Your assignment:
Return, word for word, every entry in the listing below, but not its images.

========================================================================

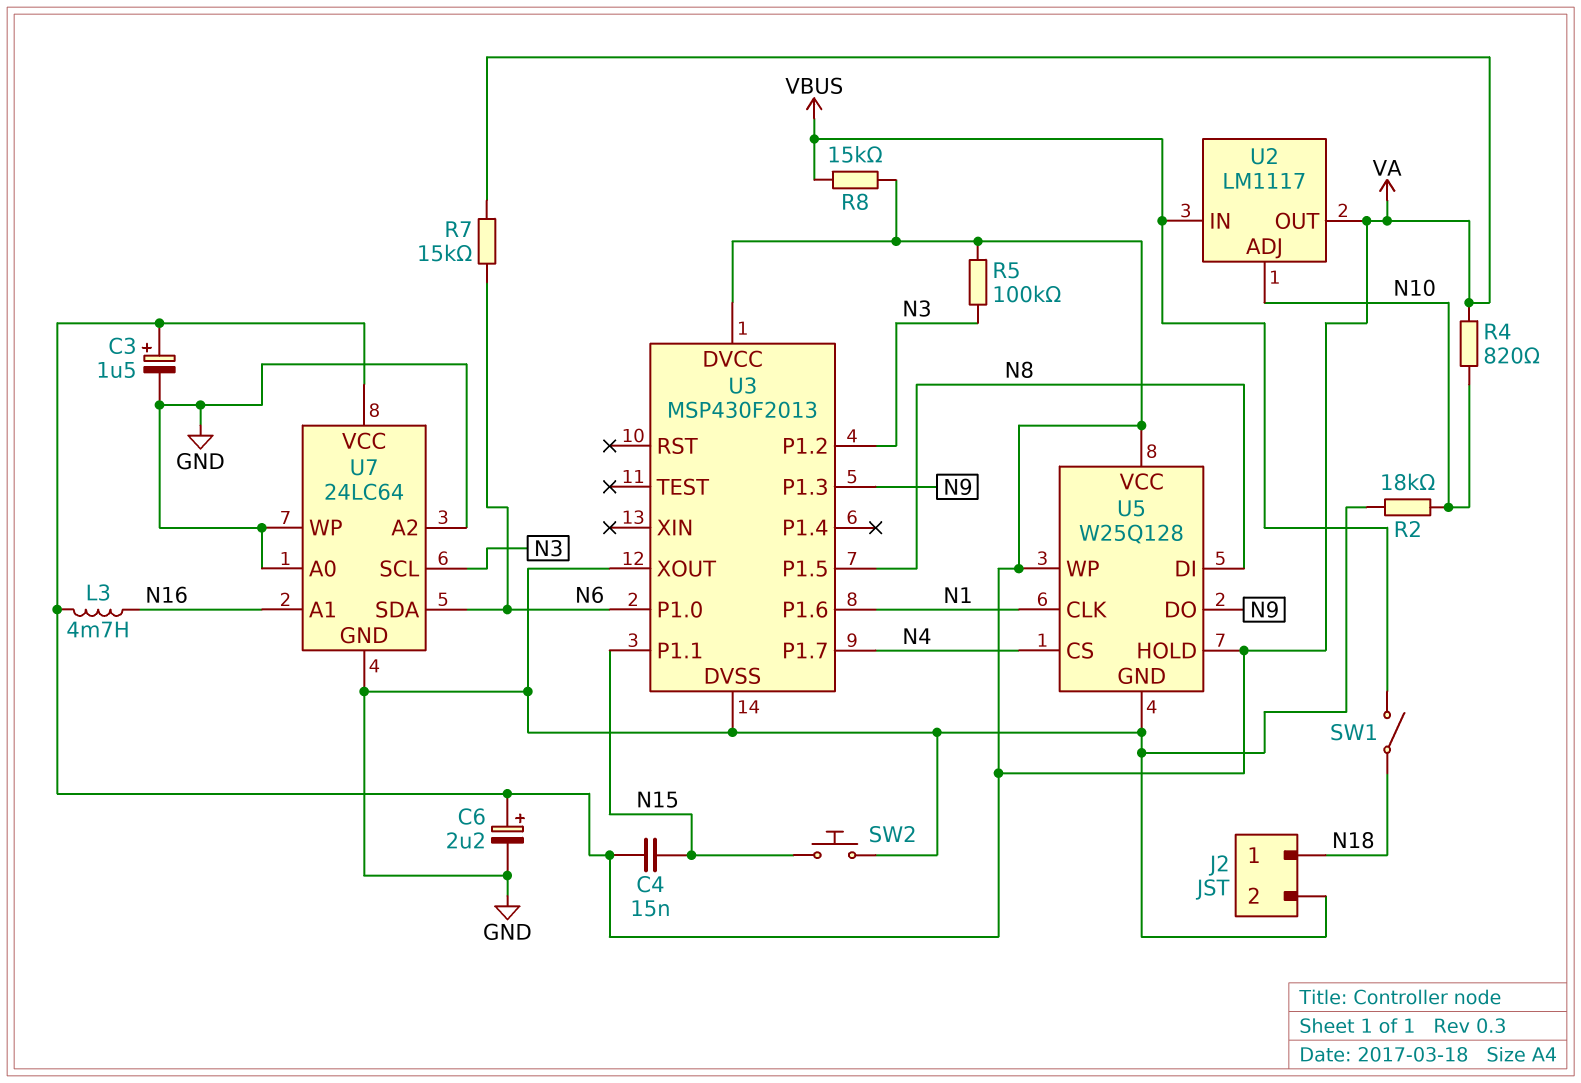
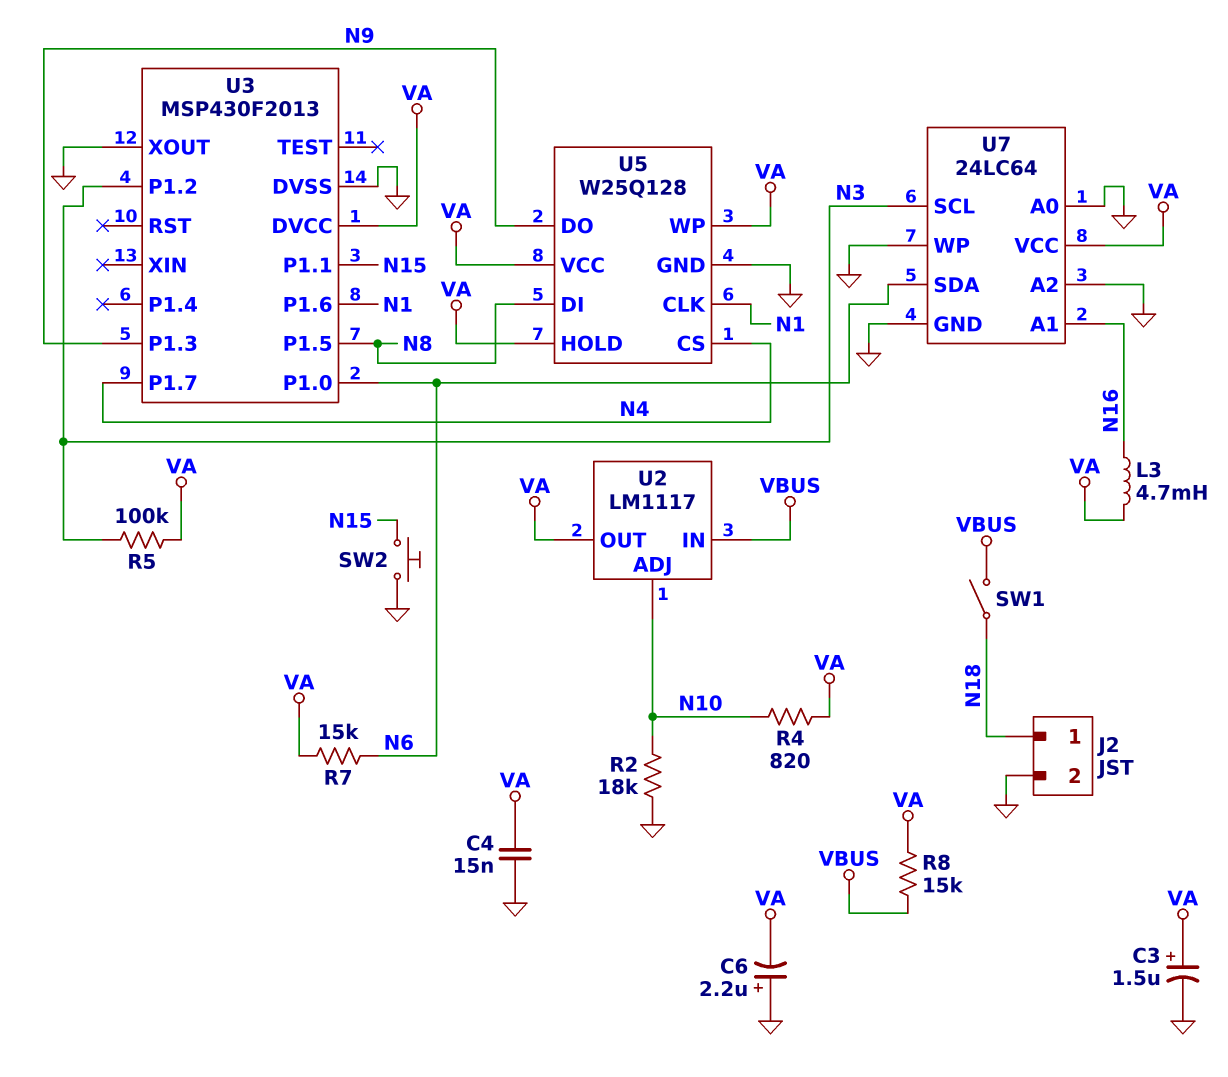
C4: 15nF (N15, VA) -> 15nF (GND, VA)
C6: 2.2uF (plus VA, minus GND) -> 2.2uF (plus GND, minus VA)

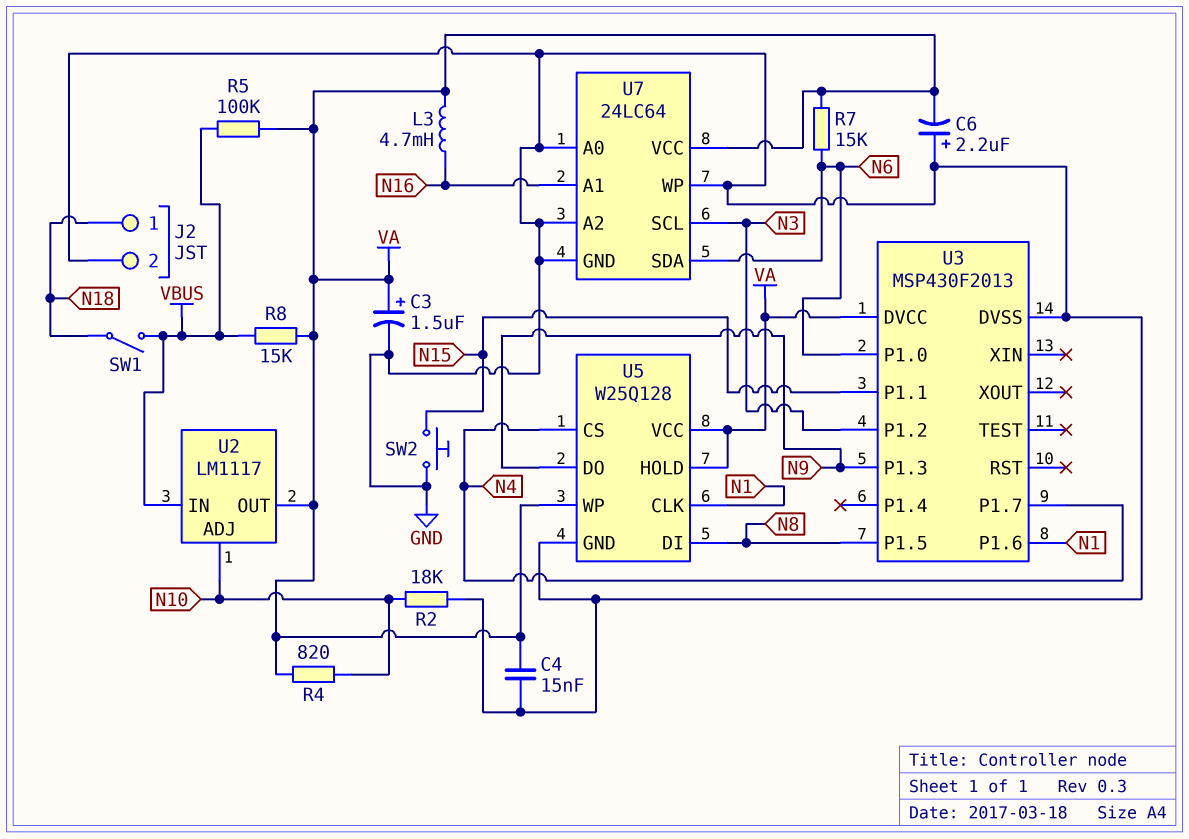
R5: 100k (N3, VA) -> 100k (VA, VBUS)
U3 pin XOUT: GND -> none

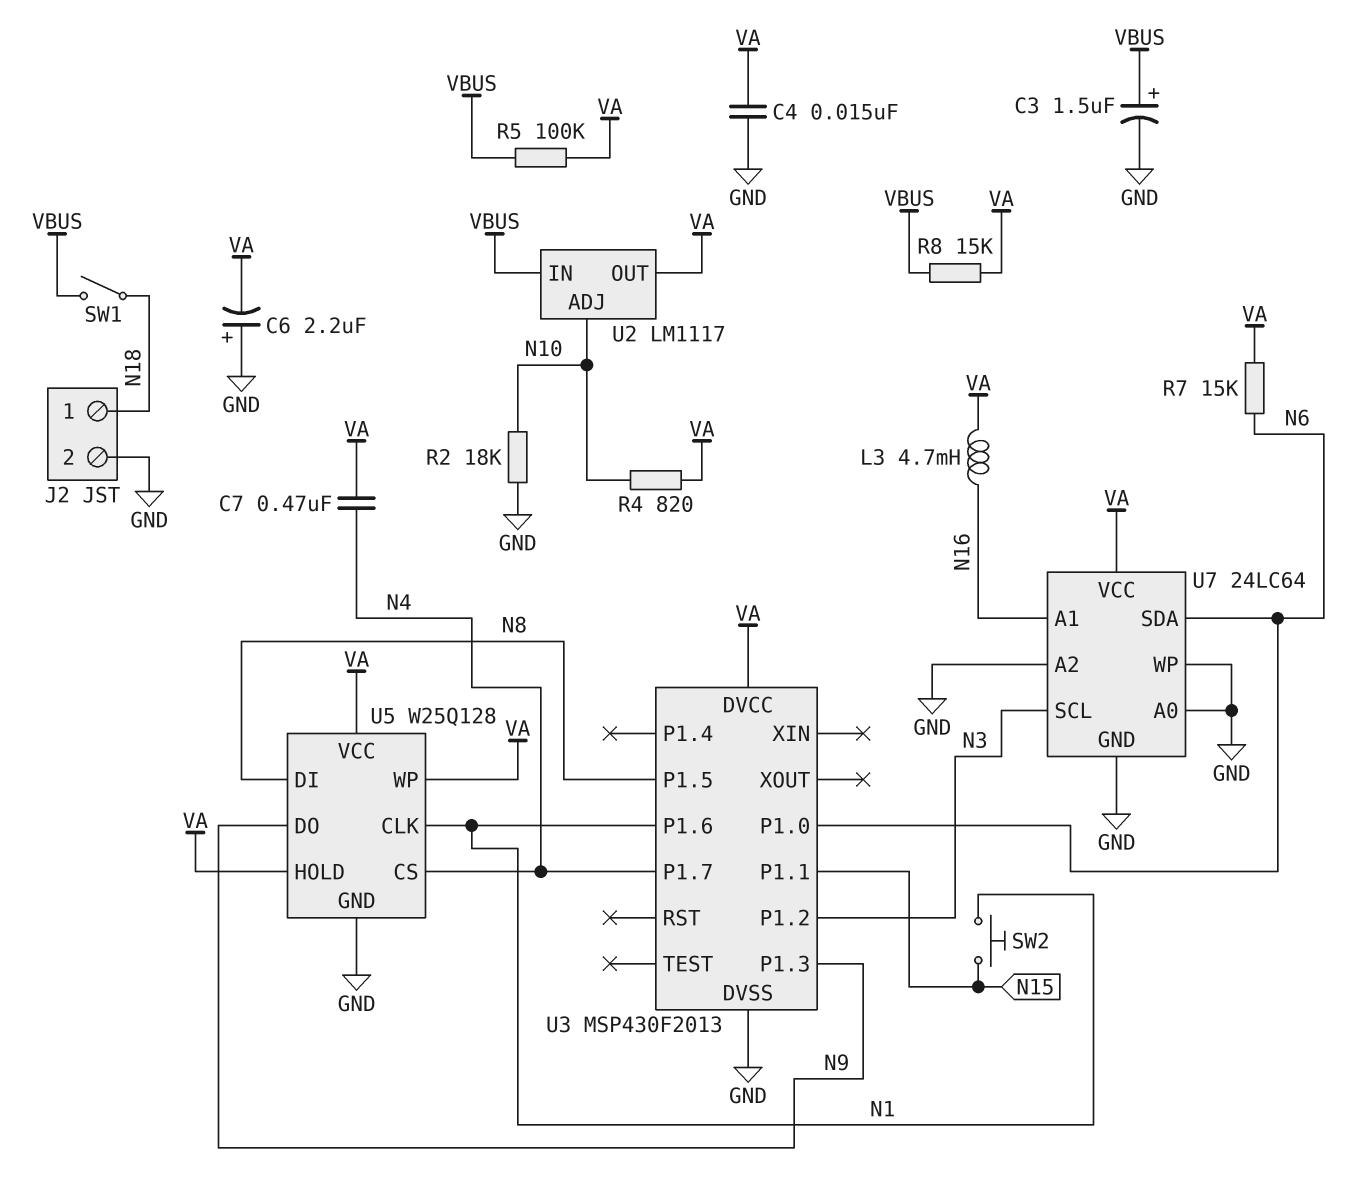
C3: 1.5uF (plus VA, minus GND) -> 1.5uF (plus VBUS, minus GND)
C7: none -> 470nF (N4, VA)
SW2: button (GND, N15) -> button (N1, N15)

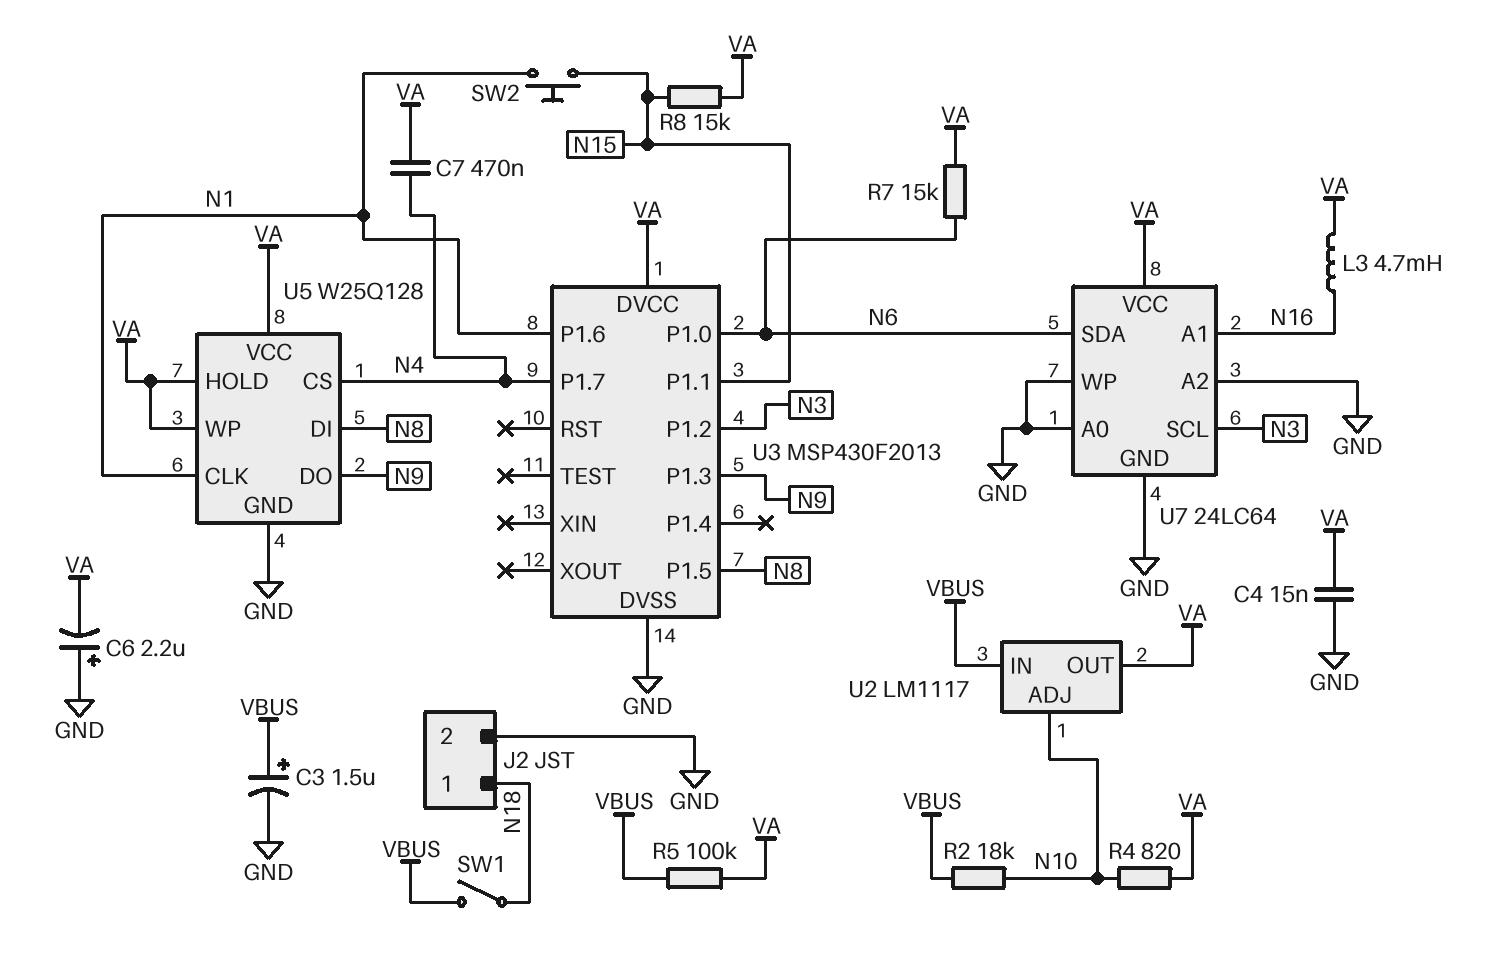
R2: 18k (GND, N10) -> 18k (N10, VBUS)
R8: 15k (VA, VBUS) -> 15k (N15, VA)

========================================================================

Result:
C4: 15nF (N15, VA) -> 15nF (GND, VA)
C6: 2.2uF (plus VA, minus GND) -> 2.2uF (plus GND, minus VA)

R5: 100k (N3, VA) -> 100k (VA, VBUS)
U3 pin XOUT: GND -> none

C3: 1.5uF (plus VA, minus GND) -> 1.5uF (plus VBUS, minus GND)
C7: none -> 470nF (N4, VA)
SW2: button (GND, N15) -> button (N1, N15)

R2: 18k (GND, N10) -> 18k (N10, VBUS)
R8: 15k (VA, VBUS) -> 15k (N15, VA)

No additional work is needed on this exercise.